Your task:
An exact copy of every entry is needed, without the pictures.

**** Source records

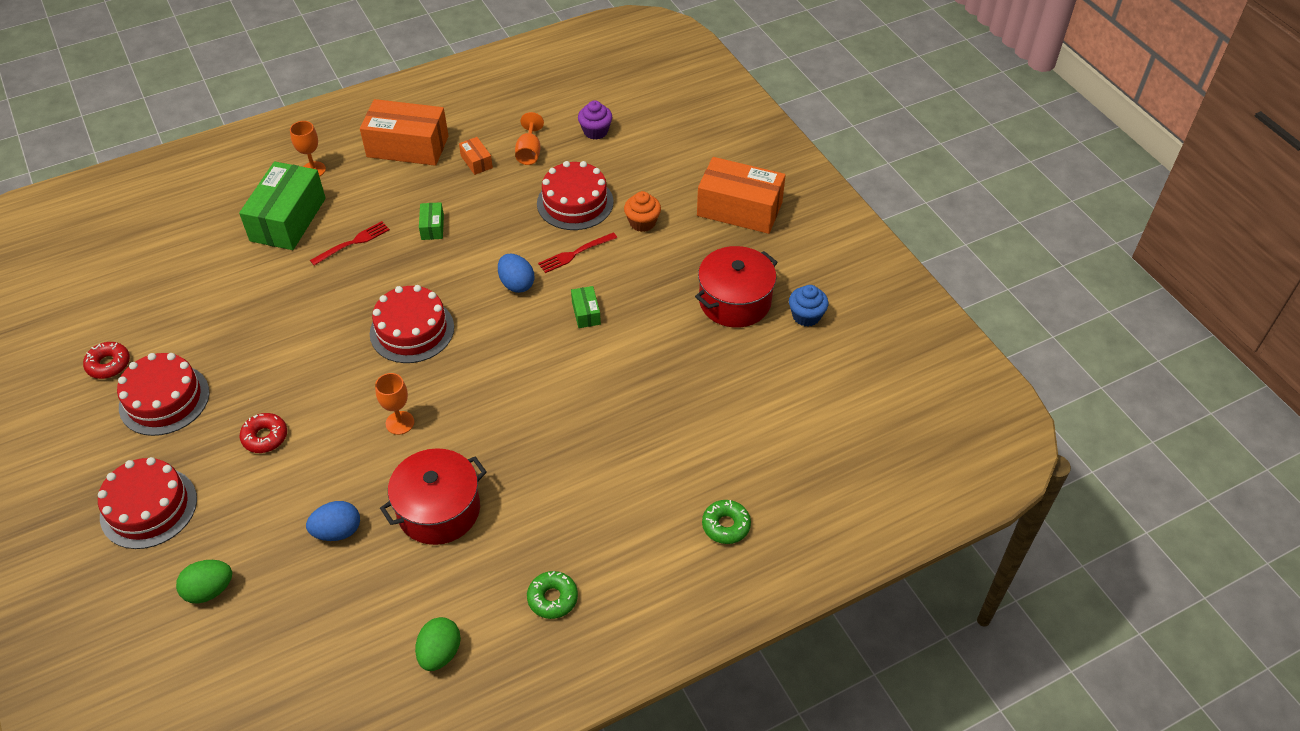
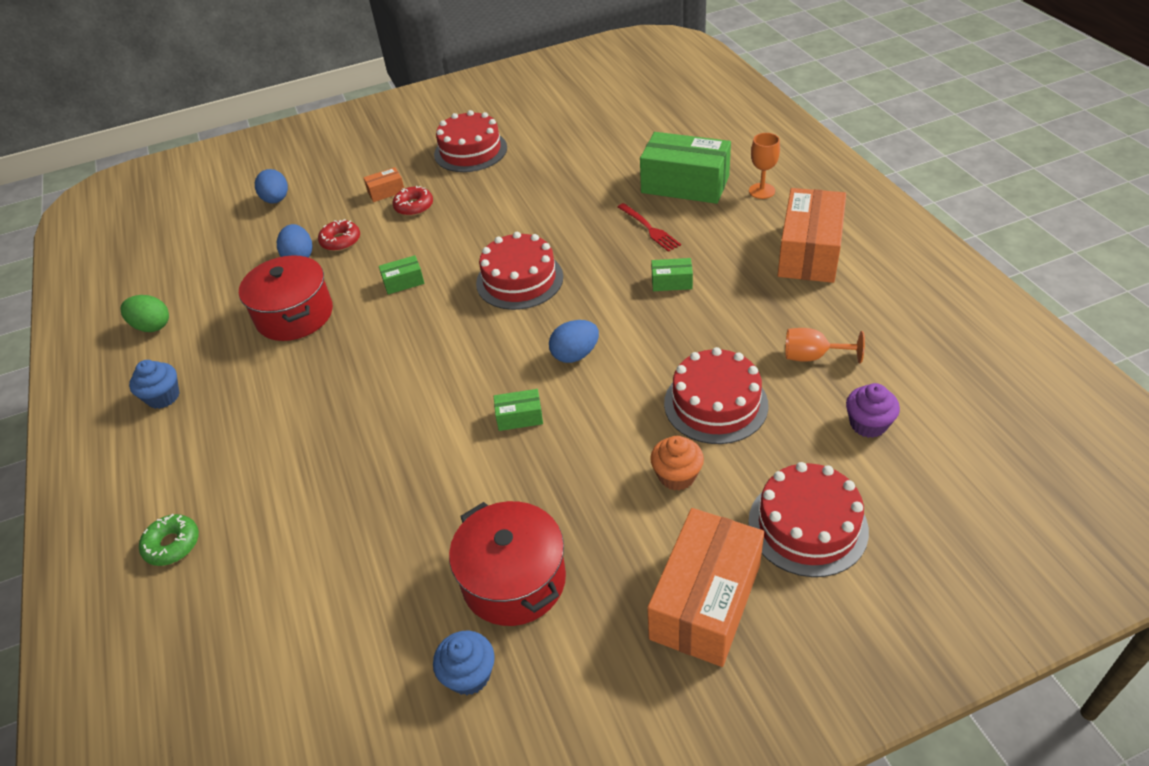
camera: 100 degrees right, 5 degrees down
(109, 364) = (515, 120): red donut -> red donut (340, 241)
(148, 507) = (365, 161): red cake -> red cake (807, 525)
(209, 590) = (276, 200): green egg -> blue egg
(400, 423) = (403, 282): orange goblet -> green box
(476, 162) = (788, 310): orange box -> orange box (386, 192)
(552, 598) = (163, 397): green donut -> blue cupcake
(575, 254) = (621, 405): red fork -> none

********

Output for this exercise:
camera: 100 degrees right, 5 degrees down
(109, 364) = (515, 120): red donut -> red donut (340, 241)
(148, 507) = (365, 161): red cake -> red cake (807, 525)
(209, 590) = (276, 200): green egg -> blue egg
(400, 423) = (403, 282): orange goblet -> green box
(476, 162) = (788, 310): orange box -> orange box (386, 192)
(552, 598) = (163, 397): green donut -> blue cupcake
(575, 254) = (621, 405): red fork -> none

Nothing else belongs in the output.